[Recorded data — start]
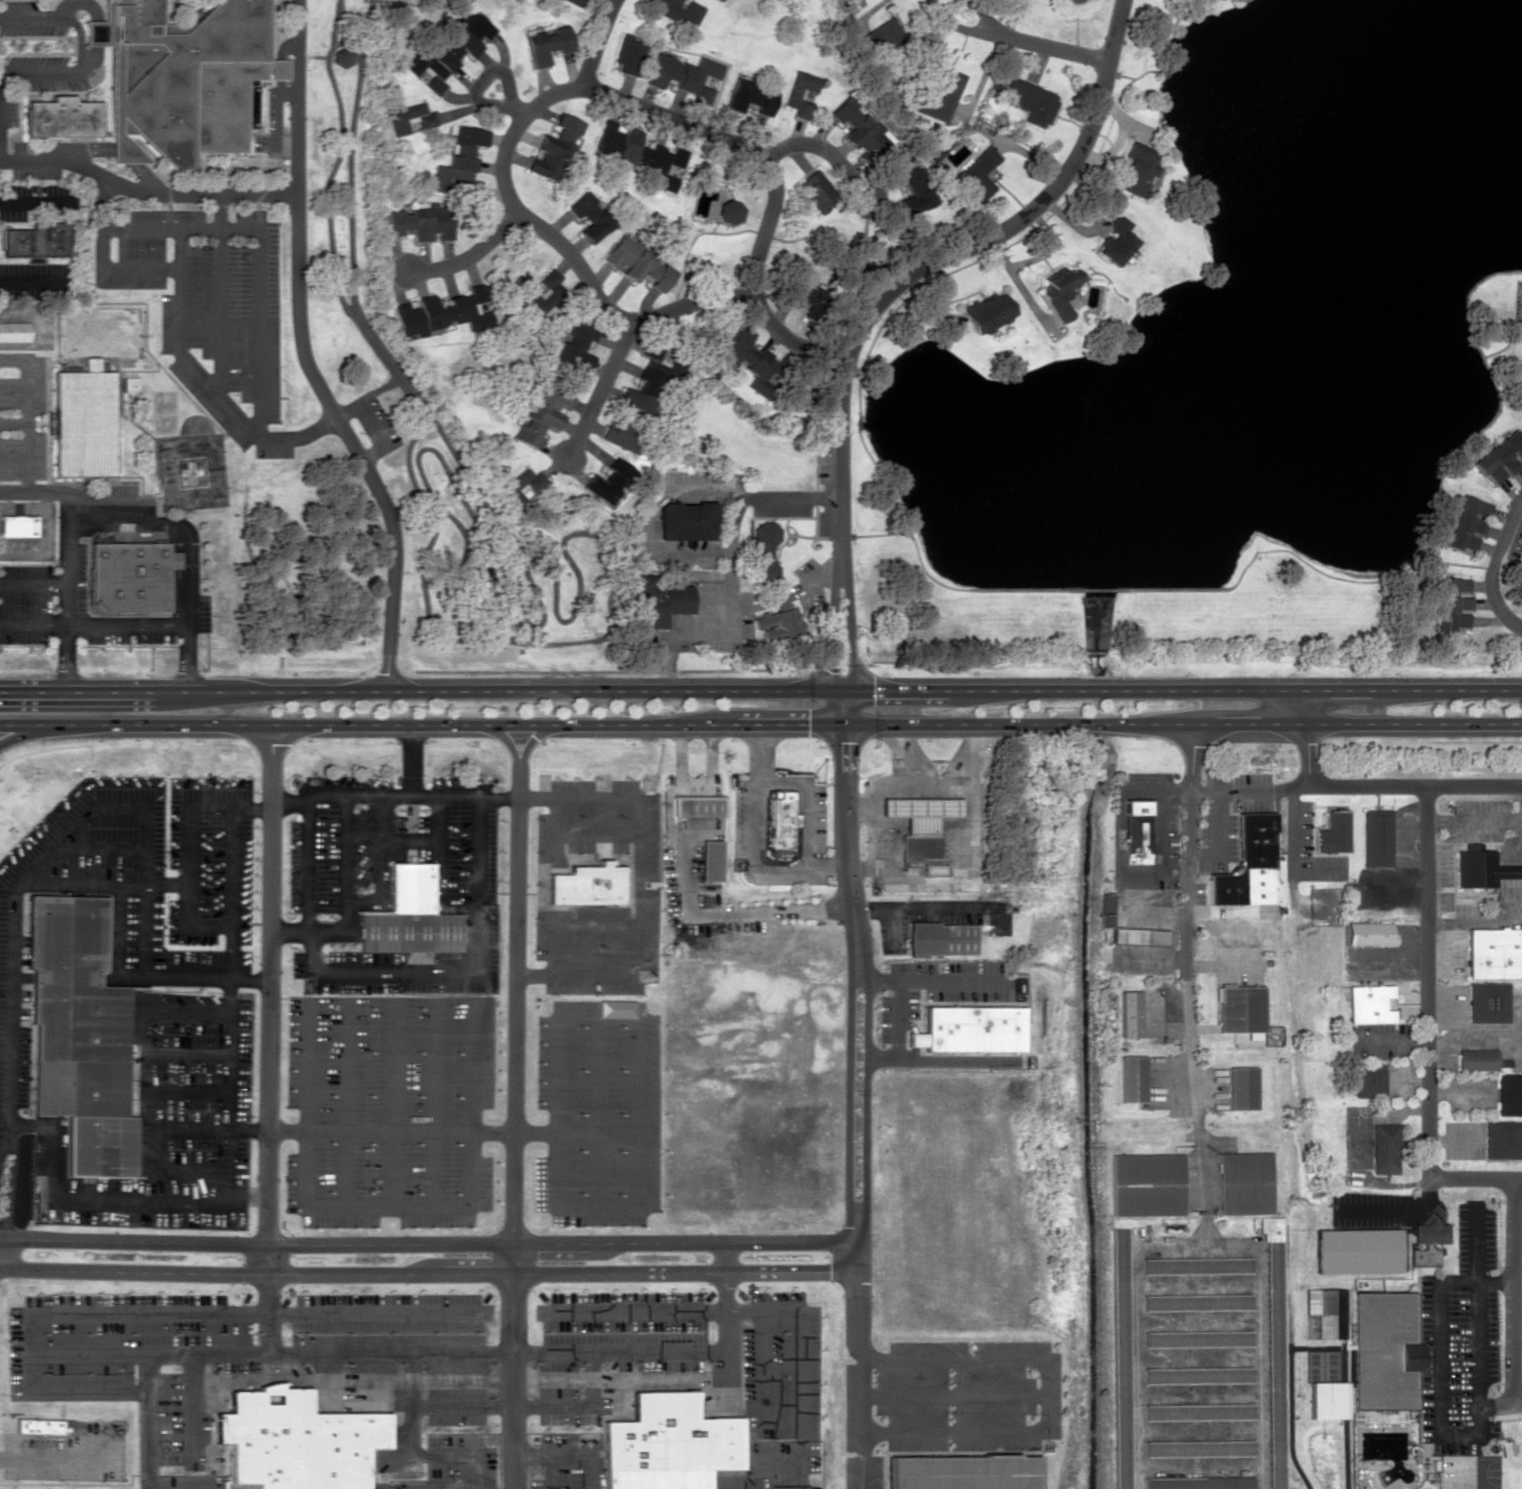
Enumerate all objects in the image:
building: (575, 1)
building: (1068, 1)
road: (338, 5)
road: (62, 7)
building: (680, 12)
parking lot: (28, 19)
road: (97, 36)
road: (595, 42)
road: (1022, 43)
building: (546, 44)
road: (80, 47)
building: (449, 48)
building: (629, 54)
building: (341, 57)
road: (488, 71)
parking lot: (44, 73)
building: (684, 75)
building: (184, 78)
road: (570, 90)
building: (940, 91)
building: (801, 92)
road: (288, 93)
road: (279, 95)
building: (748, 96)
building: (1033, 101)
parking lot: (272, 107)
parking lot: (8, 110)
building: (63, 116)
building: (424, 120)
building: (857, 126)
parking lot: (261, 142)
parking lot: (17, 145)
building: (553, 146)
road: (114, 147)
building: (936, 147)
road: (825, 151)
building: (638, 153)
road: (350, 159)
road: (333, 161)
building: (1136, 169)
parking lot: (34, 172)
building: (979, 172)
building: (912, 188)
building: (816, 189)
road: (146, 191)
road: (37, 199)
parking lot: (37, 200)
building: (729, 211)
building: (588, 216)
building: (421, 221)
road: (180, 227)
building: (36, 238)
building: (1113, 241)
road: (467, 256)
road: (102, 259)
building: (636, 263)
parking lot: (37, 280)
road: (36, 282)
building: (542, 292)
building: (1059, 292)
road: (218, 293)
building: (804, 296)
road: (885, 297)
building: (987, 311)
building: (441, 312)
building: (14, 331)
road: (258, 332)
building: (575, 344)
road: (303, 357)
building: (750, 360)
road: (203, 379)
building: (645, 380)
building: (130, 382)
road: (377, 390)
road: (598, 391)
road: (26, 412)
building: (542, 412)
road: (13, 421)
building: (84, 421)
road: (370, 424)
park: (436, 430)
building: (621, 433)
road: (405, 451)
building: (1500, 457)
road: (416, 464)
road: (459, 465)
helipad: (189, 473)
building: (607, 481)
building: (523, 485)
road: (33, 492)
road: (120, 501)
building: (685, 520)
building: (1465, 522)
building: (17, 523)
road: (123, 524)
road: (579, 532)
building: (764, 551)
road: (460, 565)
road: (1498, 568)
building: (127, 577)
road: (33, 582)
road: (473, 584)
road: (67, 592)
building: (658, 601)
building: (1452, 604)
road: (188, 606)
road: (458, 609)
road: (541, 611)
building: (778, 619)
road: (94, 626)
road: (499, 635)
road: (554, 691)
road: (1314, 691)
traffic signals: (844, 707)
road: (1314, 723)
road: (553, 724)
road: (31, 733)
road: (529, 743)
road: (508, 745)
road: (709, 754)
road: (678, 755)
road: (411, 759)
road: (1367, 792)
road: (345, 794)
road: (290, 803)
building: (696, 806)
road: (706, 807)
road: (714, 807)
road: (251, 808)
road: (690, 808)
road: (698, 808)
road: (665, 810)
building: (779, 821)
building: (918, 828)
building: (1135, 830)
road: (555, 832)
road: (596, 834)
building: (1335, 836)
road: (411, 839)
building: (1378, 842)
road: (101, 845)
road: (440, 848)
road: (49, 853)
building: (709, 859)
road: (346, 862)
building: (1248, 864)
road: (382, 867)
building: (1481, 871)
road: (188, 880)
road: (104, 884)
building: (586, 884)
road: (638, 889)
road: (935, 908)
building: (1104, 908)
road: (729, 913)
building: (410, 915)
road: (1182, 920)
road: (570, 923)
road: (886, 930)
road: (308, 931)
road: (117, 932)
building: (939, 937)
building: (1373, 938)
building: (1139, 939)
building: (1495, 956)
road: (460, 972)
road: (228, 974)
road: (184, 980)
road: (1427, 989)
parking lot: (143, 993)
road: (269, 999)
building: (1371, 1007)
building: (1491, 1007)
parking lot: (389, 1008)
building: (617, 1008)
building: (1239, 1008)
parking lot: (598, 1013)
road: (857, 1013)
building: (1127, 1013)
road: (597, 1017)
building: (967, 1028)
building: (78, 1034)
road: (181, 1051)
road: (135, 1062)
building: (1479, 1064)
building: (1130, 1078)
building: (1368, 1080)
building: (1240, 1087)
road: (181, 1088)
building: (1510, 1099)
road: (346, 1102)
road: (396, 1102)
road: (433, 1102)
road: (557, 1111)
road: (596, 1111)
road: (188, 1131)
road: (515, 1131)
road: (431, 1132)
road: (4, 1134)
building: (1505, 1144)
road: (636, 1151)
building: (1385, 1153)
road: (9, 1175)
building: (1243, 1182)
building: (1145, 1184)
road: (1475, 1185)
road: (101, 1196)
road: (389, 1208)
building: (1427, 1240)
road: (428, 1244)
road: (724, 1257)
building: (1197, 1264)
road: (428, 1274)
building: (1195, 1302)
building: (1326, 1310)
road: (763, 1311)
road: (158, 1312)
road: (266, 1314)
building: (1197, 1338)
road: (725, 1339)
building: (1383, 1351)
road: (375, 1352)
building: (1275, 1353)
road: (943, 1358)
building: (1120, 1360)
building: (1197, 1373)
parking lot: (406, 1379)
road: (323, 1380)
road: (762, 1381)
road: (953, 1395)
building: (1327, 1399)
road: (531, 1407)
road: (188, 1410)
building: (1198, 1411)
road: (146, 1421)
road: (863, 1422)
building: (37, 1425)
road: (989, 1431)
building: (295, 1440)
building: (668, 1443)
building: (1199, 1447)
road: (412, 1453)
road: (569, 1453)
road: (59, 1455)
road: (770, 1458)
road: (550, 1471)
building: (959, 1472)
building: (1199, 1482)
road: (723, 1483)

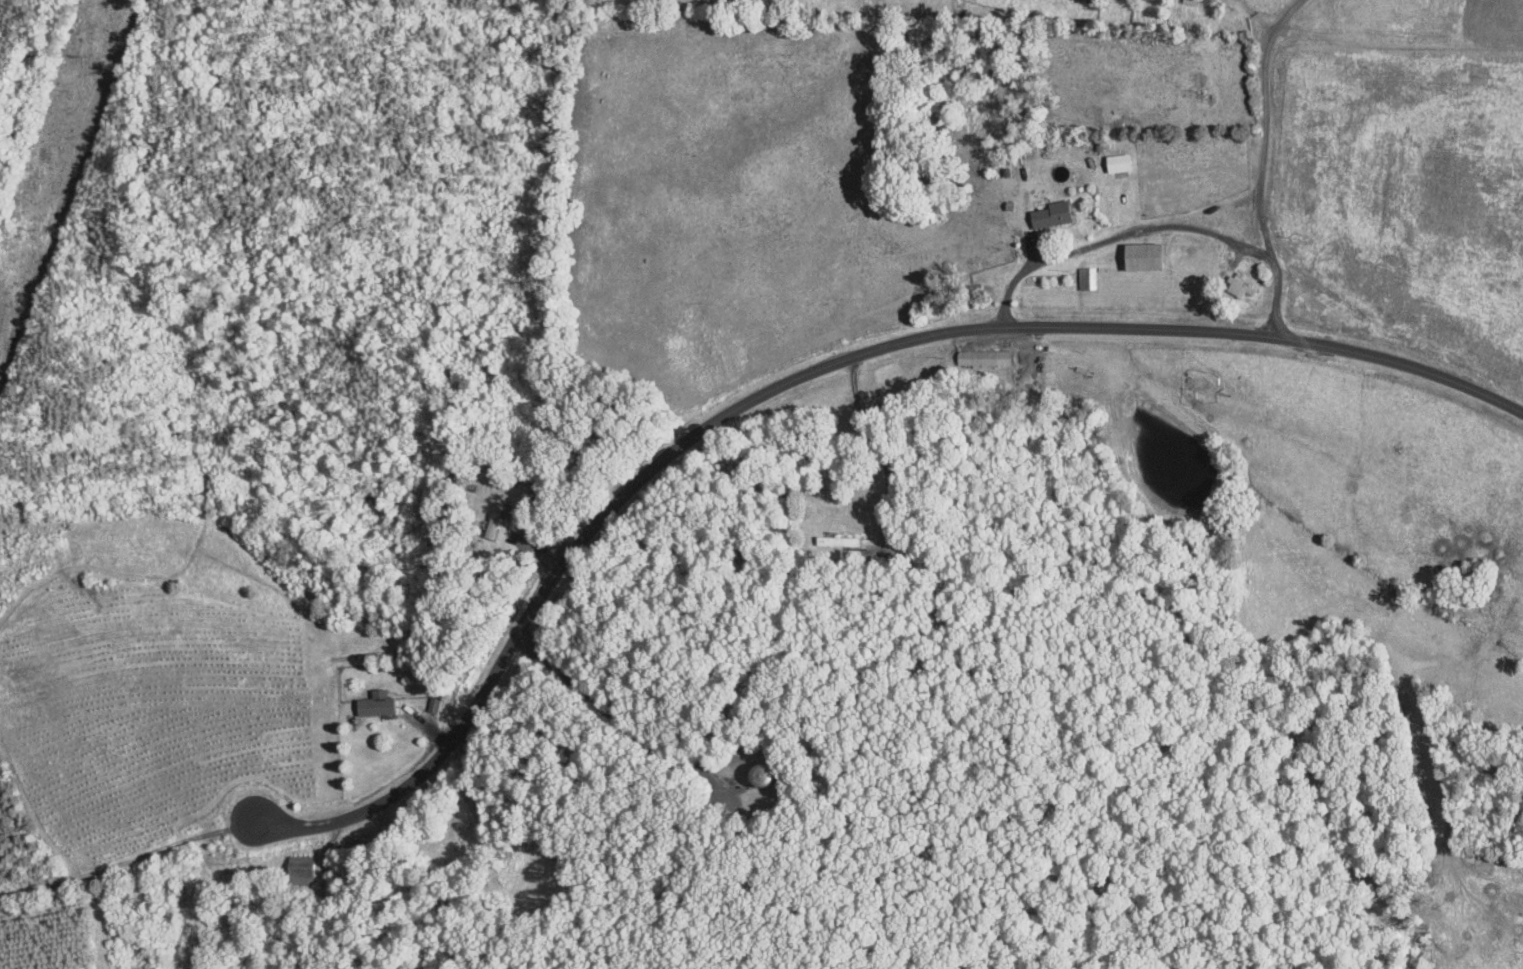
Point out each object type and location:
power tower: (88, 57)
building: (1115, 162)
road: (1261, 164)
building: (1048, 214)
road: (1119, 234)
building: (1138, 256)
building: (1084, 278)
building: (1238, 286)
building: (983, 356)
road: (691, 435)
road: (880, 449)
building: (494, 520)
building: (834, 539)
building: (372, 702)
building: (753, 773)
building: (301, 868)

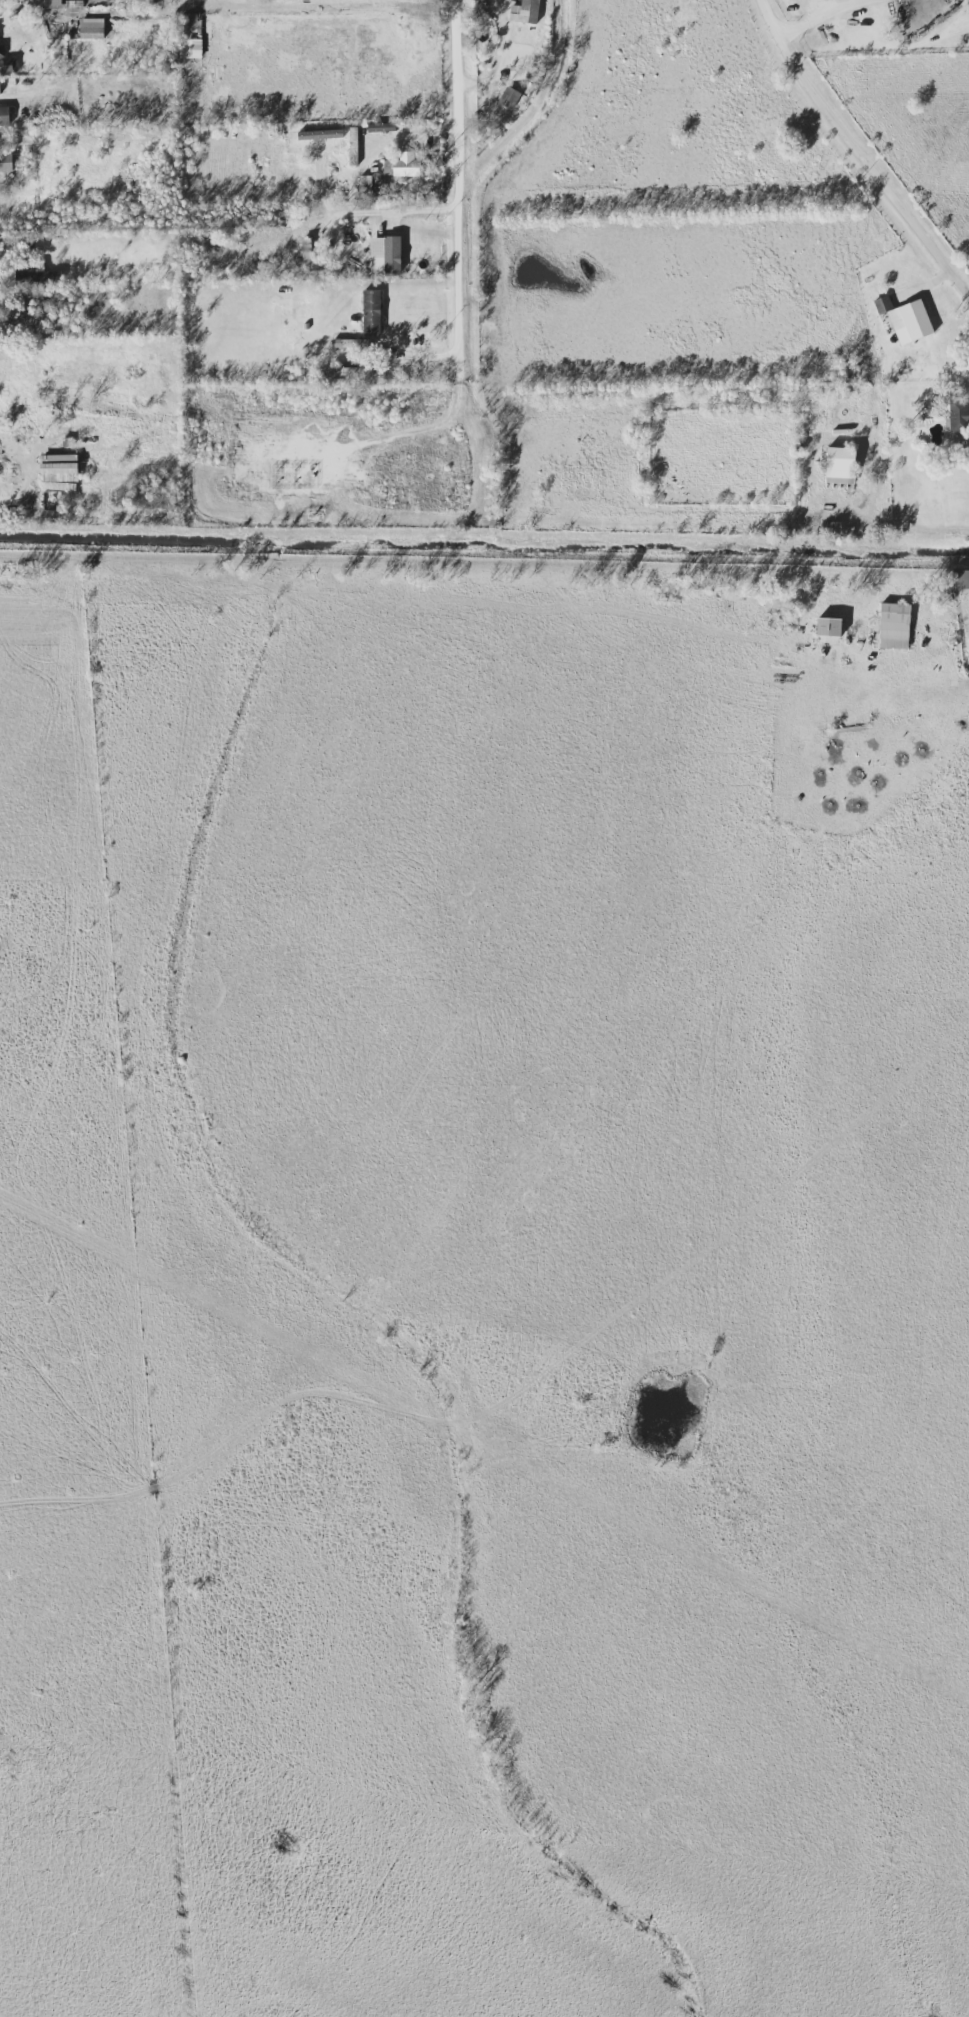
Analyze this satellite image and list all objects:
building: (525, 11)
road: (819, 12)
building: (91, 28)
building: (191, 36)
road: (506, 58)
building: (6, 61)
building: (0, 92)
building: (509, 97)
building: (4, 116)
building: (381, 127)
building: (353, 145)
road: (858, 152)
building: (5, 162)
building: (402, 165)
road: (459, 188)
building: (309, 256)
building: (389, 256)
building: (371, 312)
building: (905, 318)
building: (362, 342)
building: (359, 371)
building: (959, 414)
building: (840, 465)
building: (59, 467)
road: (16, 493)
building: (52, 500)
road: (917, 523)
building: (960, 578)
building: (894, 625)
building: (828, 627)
[Recorded data — finish]
What you should do:
When a line in the listing above holds the word "objects", copy it.

Exercise output:
Enumerate all objects in the image:
Analyze this satellite image and list all objects:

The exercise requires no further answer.